• _HOW TO COMPLETE THIS TASK_
Filter the data below for the string "brown" and copy each matching line.

-------- THE INPUT --------

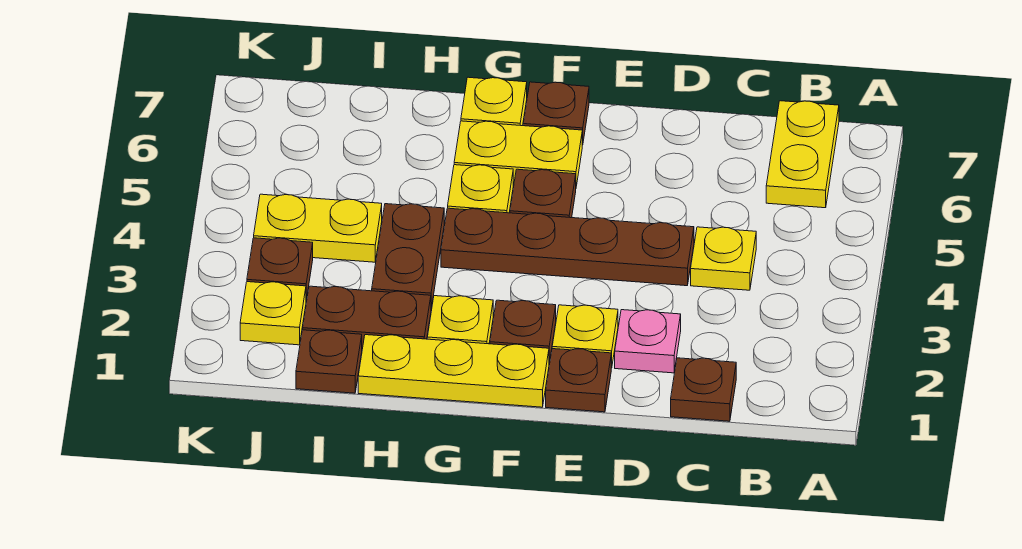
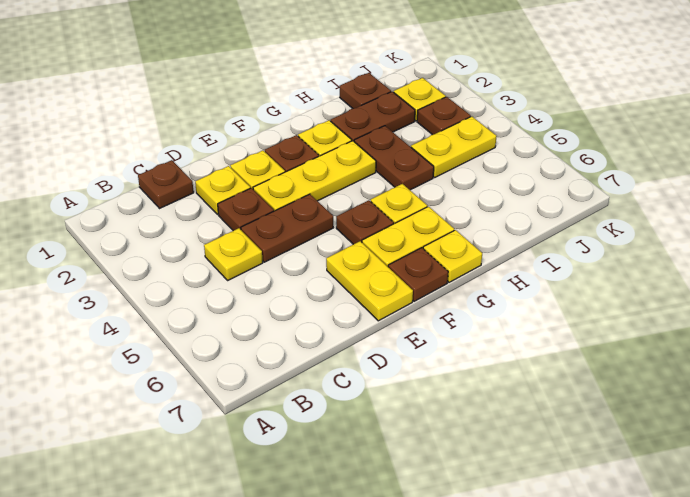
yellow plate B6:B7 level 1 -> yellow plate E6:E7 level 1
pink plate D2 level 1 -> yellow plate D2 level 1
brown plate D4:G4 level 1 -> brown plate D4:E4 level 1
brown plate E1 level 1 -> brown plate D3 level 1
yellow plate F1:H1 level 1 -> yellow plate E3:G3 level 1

--------

• _ANSWER TO THIS TASK_
brown plate D4:G4 level 1 -> brown plate D4:E4 level 1
brown plate E1 level 1 -> brown plate D3 level 1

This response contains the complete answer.